___ Dataset content

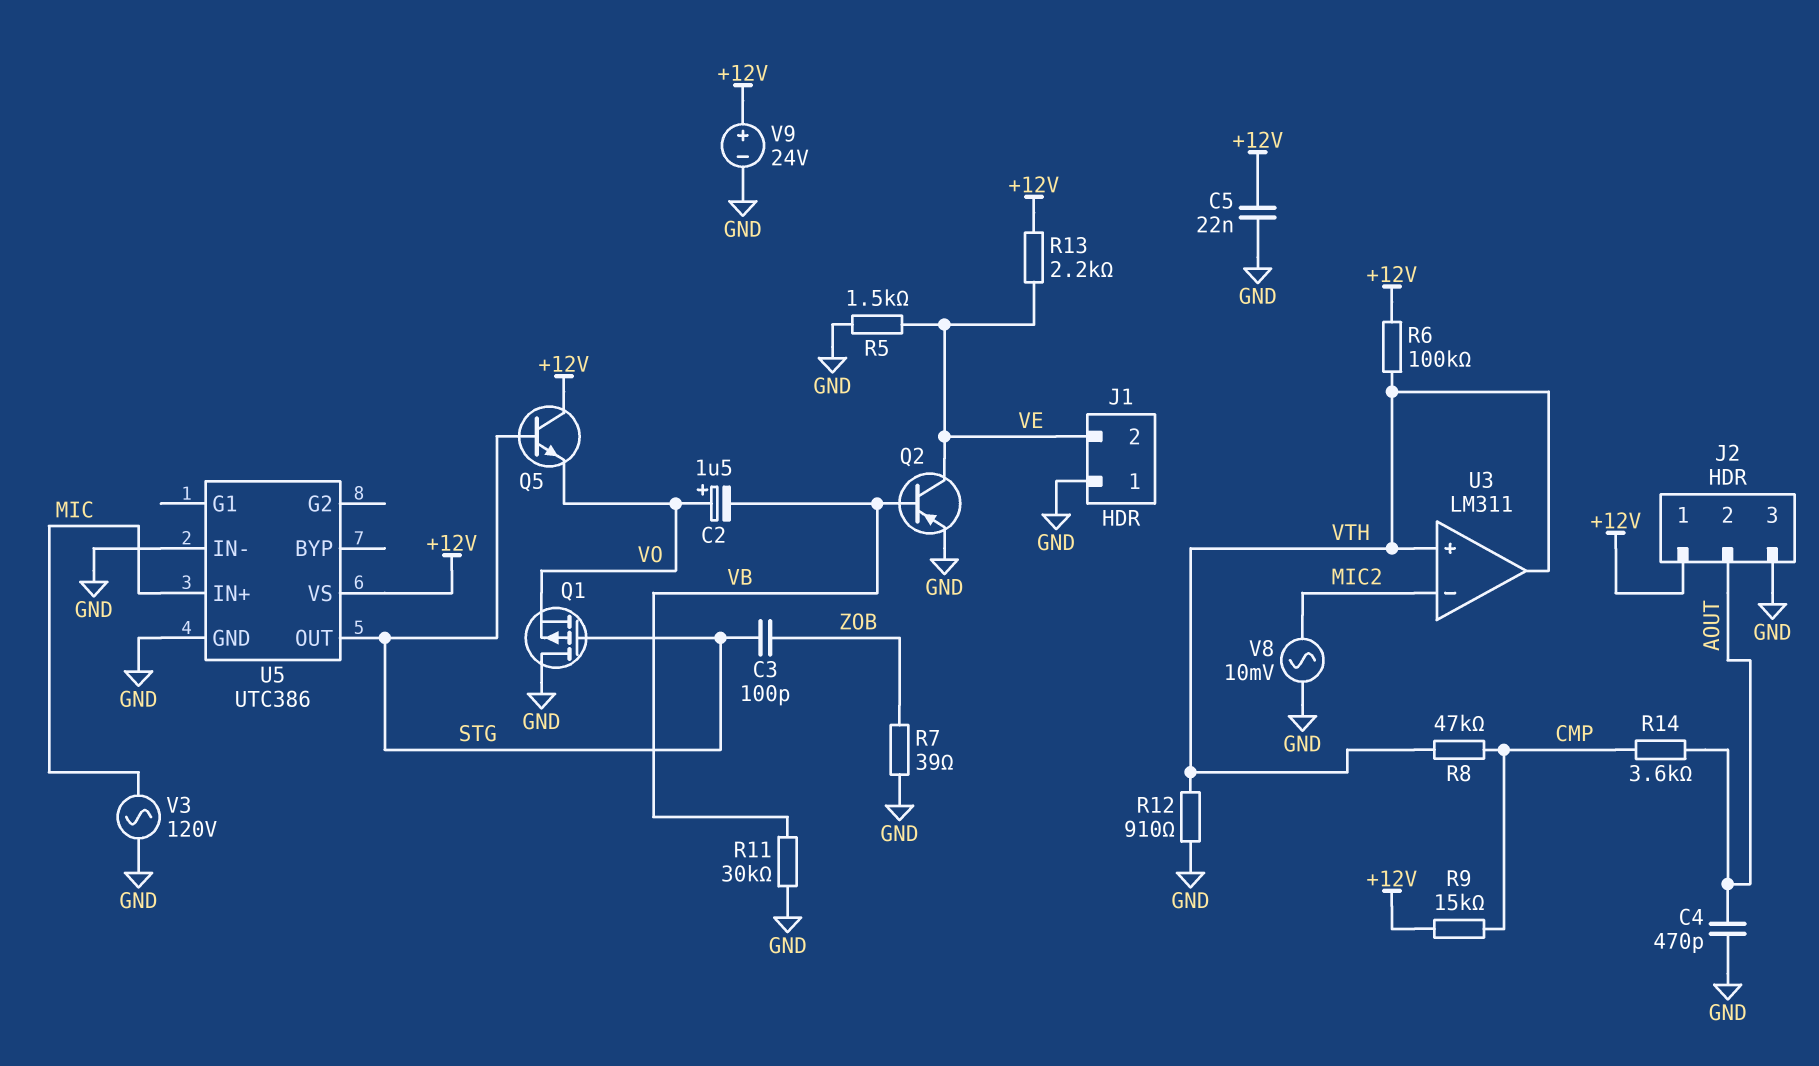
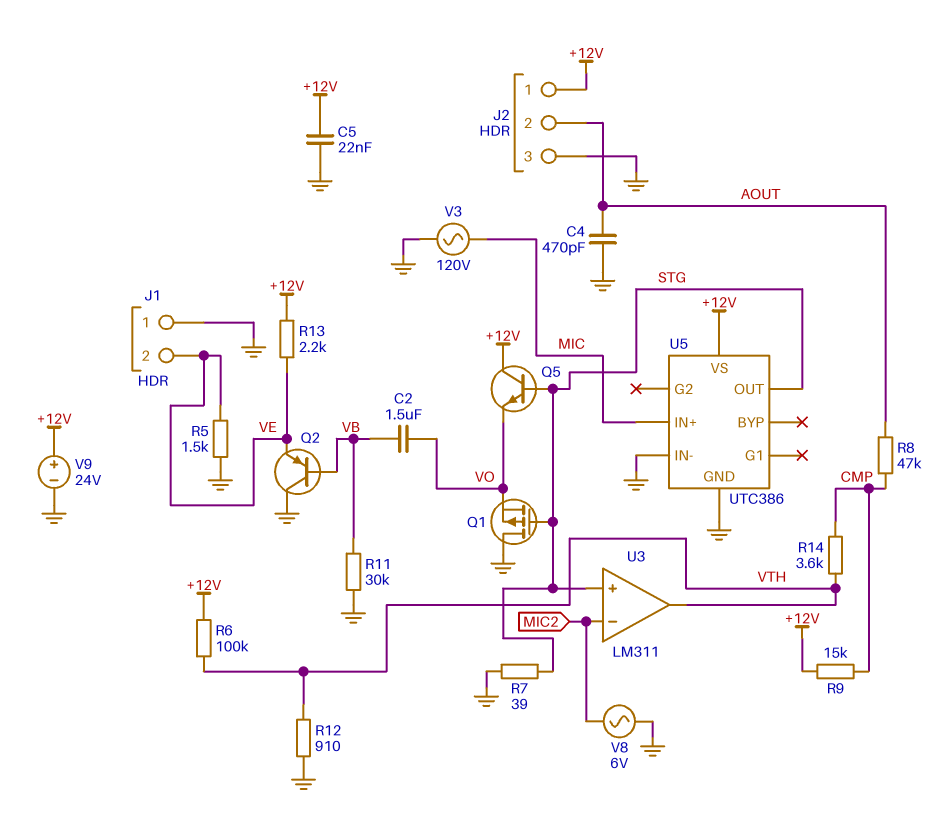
C2: 1.5uF (plus VO, minus VB) -> 1.5uF (VB, VO)
C3: 100pF (STG, ZOB) -> none
Q2: PNP (B VB, C VE, E GND) -> PNP (B VB, C GND, E VE)
R7: 39 (GND, ZOB) -> 39 (GND, STG)
R8: 47k (CMP, VTH) -> 47k (AOUT, CMP)
R14: 3.6k (AOUT, CMP) -> 3.6k (CMP, VTH)
U3 pin in+: VTH -> STG
V8: AC 10mV (GND, MIC2) -> AC 6V (GND, MIC2)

______

Try it —
Give back the entire listing verbatim, without the pictures.

Answer space —
C2: 1.5uF (plus VO, minus VB) -> 1.5uF (VB, VO)
C3: 100pF (STG, ZOB) -> none
Q2: PNP (B VB, C VE, E GND) -> PNP (B VB, C GND, E VE)
R7: 39 (GND, ZOB) -> 39 (GND, STG)
R8: 47k (CMP, VTH) -> 47k (AOUT, CMP)
R14: 3.6k (AOUT, CMP) -> 3.6k (CMP, VTH)
U3 pin in+: VTH -> STG
V8: AC 10mV (GND, MIC2) -> AC 6V (GND, MIC2)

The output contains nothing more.